Taking the line with "blue star: 4 -> 3" as the first, copy every line through the end of the records below exactly. Do not include pictures.

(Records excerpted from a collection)
________

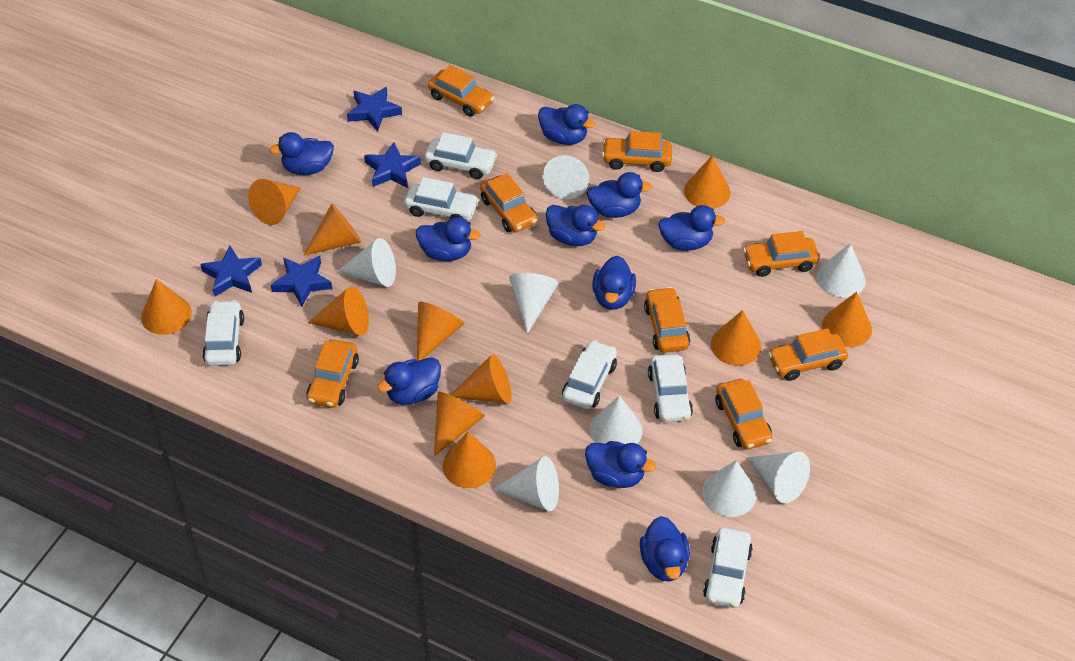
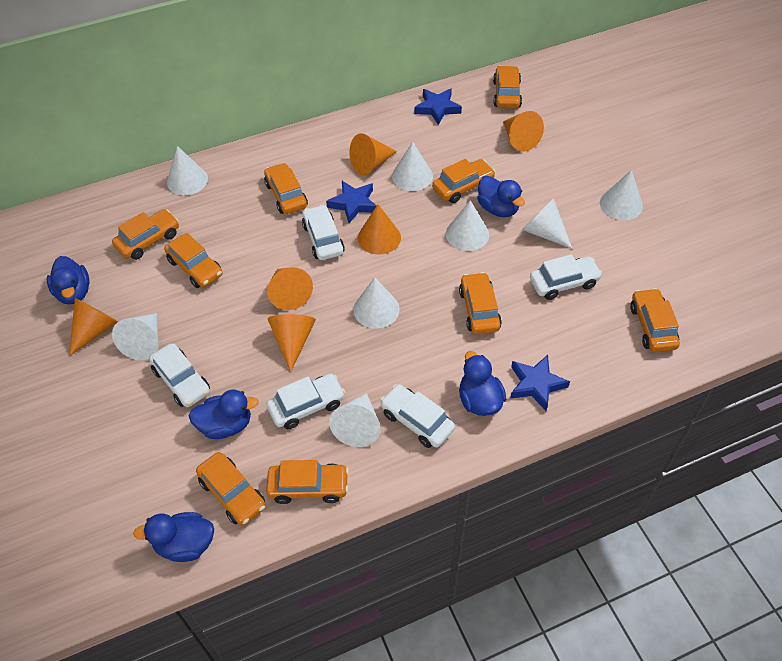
blue duck: 10 -> 5
blue star: 4 -> 3
orange car: 8 -> 9
orange cone: 11 -> 6
white car: 6 -> 5

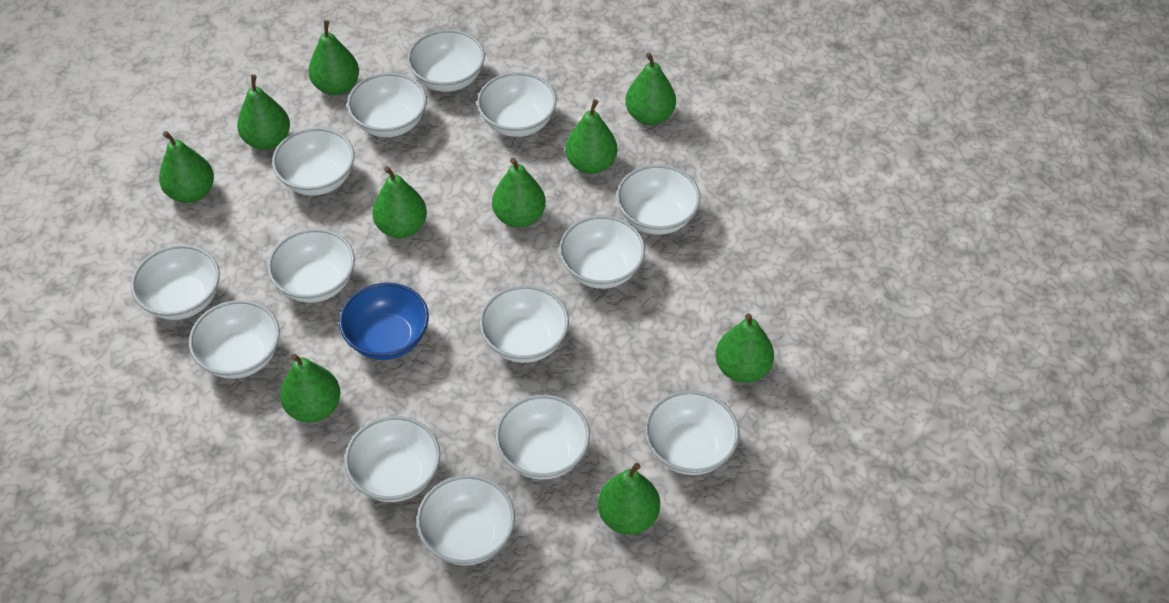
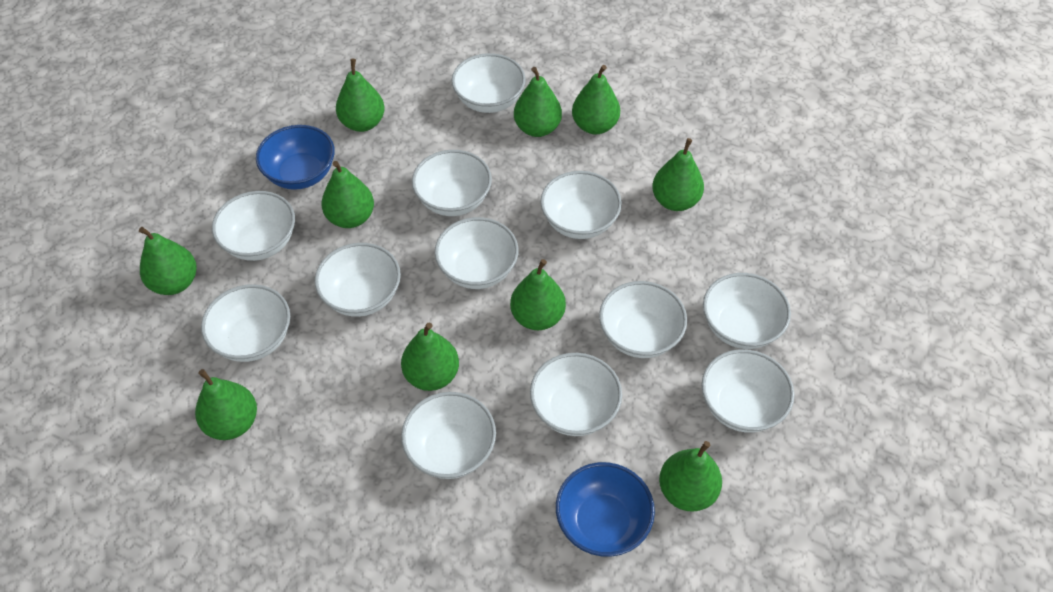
blue bowl: 1 -> 2
white bowl: 14 -> 12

________

• _SOLUTION TO THIS TASK_:
blue star: 4 -> 3
orange car: 8 -> 9
orange cone: 11 -> 6
white car: 6 -> 5

blue bowl: 1 -> 2
white bowl: 14 -> 12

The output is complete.